Aim of the task » The word "rotated" marks the lines to find; copy every such line from the data below.

Shape transformation data »
------------------------------------------------------------------------

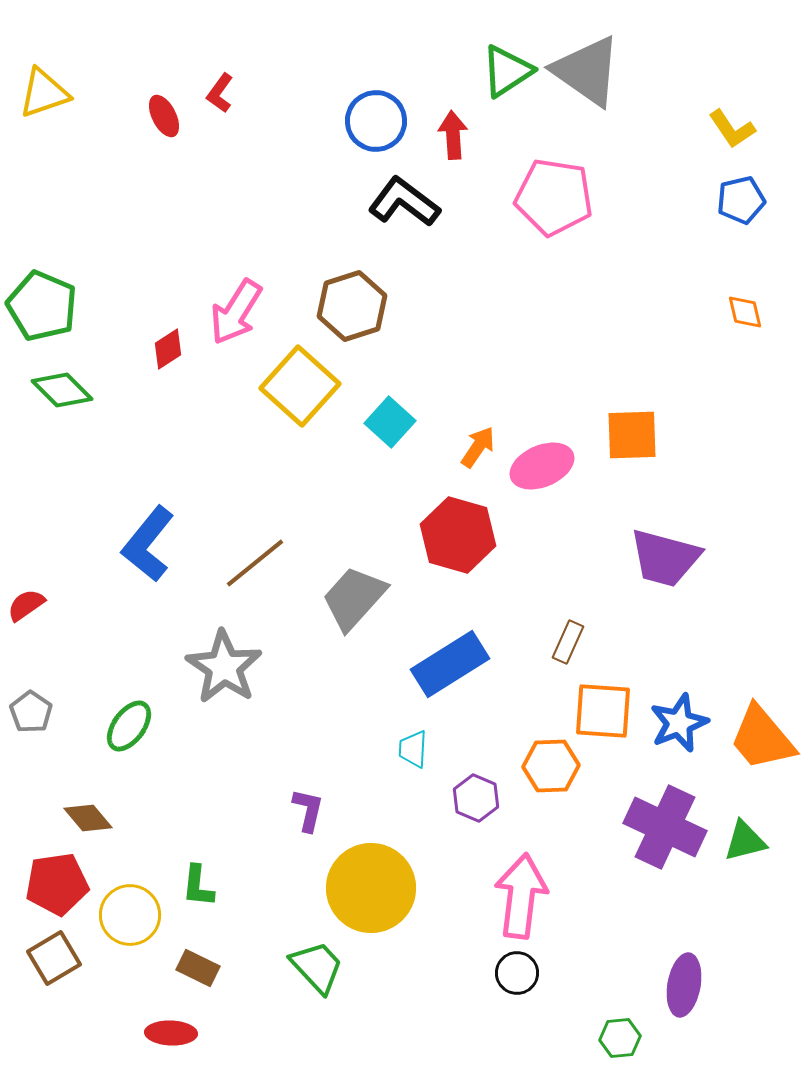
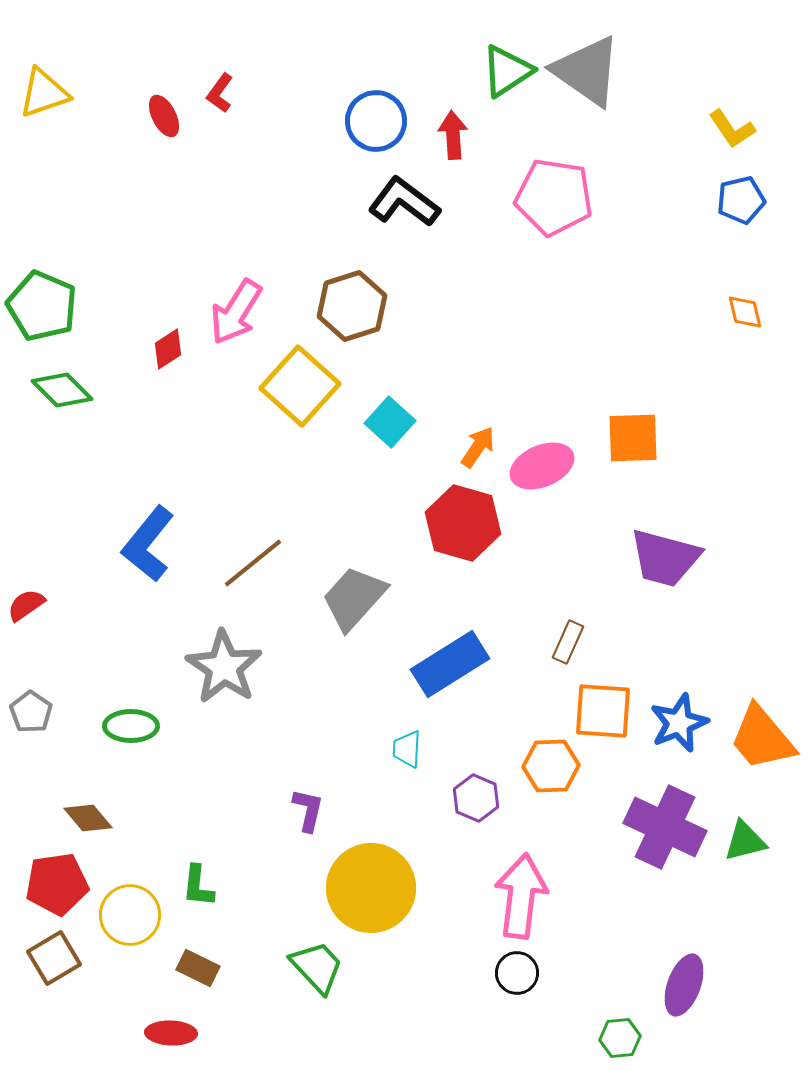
orange square at (632, 435): moved 1 px right, 3 px down
red hexagon at (458, 535): moved 5 px right, 12 px up
brown line at (255, 563): moved 2 px left
green ellipse at (129, 726): moved 2 px right; rotated 54 degrees clockwise
cyan trapezoid at (413, 749): moved 6 px left
purple ellipse at (684, 985): rotated 10 degrees clockwise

------------------------------------------------------------------------

Answer to the problem »
green ellipse at (129, 726): moved 2 px right; rotated 54 degrees clockwise
purple ellipse at (684, 985): rotated 10 degrees clockwise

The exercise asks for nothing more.